Material provided:
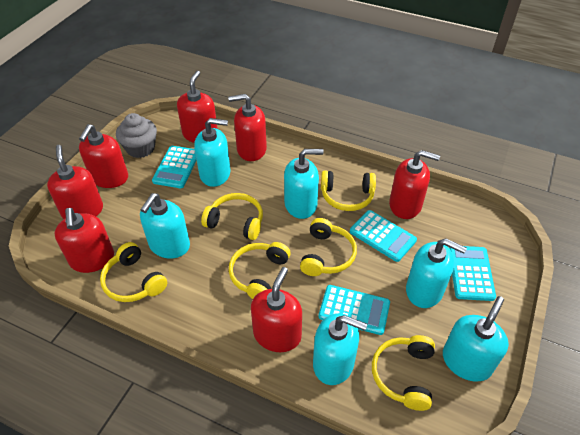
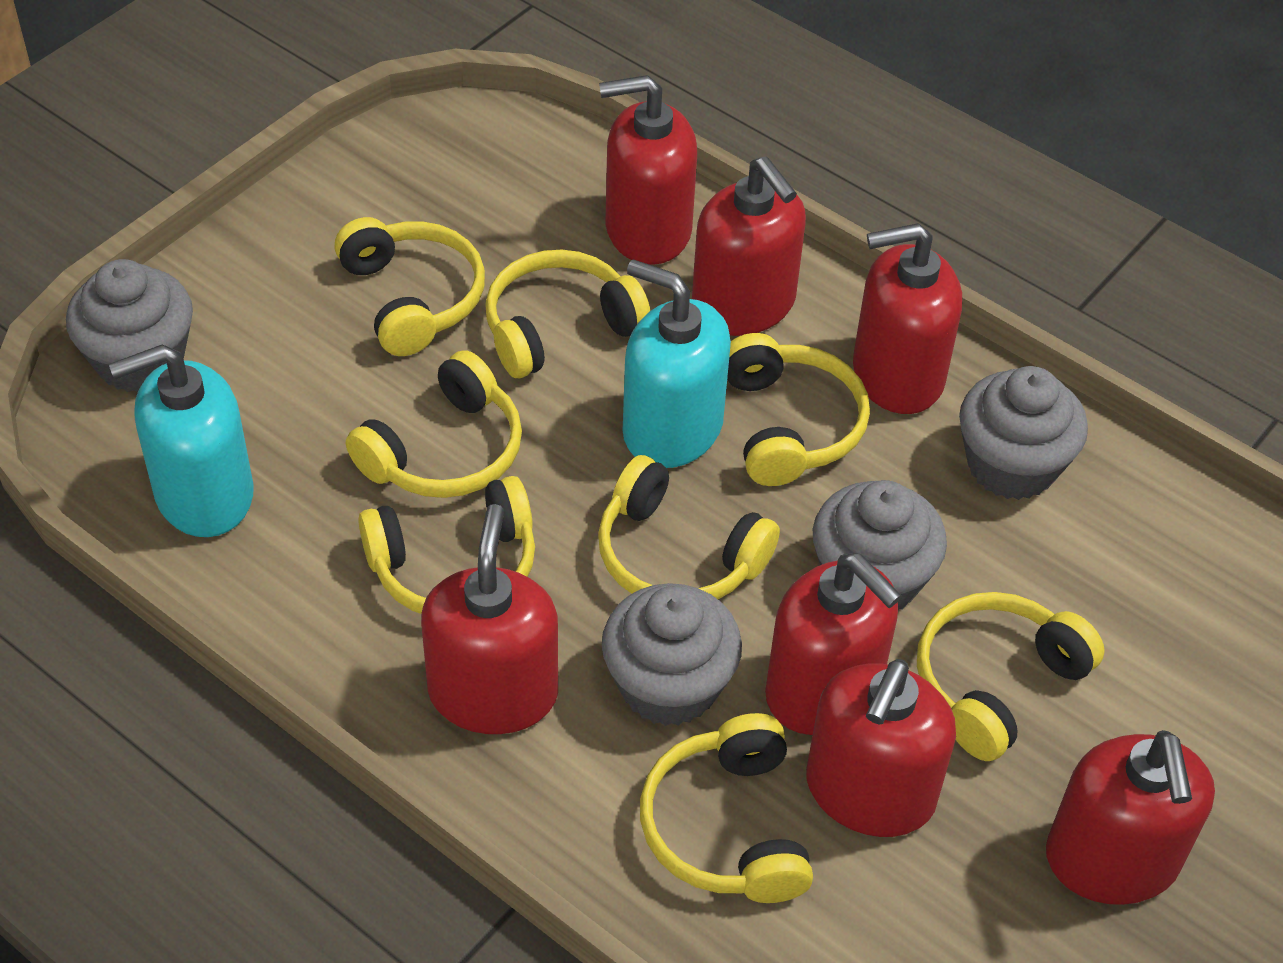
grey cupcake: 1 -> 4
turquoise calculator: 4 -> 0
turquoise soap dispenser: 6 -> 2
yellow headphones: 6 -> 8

Directions: A copy of each line above that holds the word "turquoise" is the expected answer.

Result below:
turquoise calculator: 4 -> 0
turquoise soap dispenser: 6 -> 2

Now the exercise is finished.